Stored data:
*-*-*

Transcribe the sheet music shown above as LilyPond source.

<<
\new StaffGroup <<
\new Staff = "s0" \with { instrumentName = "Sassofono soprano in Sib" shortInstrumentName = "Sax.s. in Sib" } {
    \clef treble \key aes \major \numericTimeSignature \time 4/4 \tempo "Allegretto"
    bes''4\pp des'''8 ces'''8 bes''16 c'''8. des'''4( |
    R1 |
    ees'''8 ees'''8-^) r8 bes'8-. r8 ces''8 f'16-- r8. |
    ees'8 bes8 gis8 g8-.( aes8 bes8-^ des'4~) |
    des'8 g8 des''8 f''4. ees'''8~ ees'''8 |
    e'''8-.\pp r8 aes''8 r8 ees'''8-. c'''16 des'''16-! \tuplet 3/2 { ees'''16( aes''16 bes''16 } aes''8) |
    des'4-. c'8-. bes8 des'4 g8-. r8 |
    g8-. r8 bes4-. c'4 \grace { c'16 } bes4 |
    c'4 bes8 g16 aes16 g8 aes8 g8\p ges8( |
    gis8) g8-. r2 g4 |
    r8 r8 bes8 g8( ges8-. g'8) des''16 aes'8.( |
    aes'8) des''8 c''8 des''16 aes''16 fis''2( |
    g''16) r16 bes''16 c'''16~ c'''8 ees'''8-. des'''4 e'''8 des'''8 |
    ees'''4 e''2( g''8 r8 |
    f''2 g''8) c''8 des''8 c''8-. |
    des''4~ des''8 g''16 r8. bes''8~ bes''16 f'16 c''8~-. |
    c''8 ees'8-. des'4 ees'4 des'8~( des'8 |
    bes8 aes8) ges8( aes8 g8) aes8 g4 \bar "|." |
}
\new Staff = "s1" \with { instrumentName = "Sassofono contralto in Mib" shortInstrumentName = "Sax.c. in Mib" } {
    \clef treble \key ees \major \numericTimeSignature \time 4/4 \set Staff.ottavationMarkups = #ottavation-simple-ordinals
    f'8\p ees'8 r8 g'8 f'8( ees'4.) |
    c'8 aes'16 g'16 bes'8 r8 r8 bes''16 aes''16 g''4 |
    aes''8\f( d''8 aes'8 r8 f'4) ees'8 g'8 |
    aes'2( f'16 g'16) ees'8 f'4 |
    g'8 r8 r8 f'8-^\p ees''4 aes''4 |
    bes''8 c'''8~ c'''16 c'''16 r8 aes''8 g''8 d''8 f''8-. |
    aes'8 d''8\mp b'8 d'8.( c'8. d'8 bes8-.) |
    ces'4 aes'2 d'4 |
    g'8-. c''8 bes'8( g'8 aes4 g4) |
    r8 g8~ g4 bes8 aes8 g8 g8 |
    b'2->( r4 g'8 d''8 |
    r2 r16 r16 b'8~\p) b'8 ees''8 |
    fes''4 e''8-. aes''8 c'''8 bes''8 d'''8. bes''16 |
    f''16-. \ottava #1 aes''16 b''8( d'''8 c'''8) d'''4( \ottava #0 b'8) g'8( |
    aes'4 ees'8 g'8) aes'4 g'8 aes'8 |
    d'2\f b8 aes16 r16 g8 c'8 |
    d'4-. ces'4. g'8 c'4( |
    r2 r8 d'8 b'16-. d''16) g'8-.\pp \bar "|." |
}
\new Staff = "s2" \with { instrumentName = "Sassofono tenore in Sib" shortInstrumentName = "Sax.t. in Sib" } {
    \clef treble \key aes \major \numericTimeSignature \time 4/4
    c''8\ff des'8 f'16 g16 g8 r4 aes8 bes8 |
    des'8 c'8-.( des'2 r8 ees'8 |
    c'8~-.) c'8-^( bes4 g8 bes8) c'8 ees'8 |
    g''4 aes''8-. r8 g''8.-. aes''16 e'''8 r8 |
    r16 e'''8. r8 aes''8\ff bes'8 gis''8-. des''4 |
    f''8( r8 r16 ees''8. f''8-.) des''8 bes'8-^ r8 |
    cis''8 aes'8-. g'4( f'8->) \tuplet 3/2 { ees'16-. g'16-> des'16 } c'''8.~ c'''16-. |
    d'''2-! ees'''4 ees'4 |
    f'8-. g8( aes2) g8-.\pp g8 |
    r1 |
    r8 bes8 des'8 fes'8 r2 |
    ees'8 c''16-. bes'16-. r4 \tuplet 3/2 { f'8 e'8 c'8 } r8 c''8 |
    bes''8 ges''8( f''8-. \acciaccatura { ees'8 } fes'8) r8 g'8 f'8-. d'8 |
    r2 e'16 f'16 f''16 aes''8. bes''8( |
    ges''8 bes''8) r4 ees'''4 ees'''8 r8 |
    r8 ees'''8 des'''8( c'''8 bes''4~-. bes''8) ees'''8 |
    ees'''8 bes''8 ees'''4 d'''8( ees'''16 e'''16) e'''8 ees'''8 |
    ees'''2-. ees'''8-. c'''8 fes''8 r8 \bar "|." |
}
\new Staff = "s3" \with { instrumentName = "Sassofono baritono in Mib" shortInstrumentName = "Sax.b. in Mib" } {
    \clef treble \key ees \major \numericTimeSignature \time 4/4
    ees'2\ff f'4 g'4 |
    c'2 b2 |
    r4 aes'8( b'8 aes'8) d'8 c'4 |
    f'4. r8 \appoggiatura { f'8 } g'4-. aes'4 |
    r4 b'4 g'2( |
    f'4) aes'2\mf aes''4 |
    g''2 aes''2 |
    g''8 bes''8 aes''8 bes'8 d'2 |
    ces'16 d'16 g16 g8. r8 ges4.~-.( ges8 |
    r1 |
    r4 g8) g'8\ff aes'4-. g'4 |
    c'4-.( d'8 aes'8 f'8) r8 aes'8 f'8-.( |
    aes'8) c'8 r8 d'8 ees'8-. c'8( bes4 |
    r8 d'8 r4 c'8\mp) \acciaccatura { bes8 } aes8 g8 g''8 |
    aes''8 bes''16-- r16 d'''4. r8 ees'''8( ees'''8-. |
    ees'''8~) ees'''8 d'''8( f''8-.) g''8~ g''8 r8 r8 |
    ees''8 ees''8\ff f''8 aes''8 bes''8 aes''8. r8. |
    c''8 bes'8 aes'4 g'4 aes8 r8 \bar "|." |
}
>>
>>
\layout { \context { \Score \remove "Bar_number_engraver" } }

*-*-*

◆ **What to produce**:
State how many lines of the data above contain the string "treble", matching case exactly. Give only the number.

◆ **In response**:
4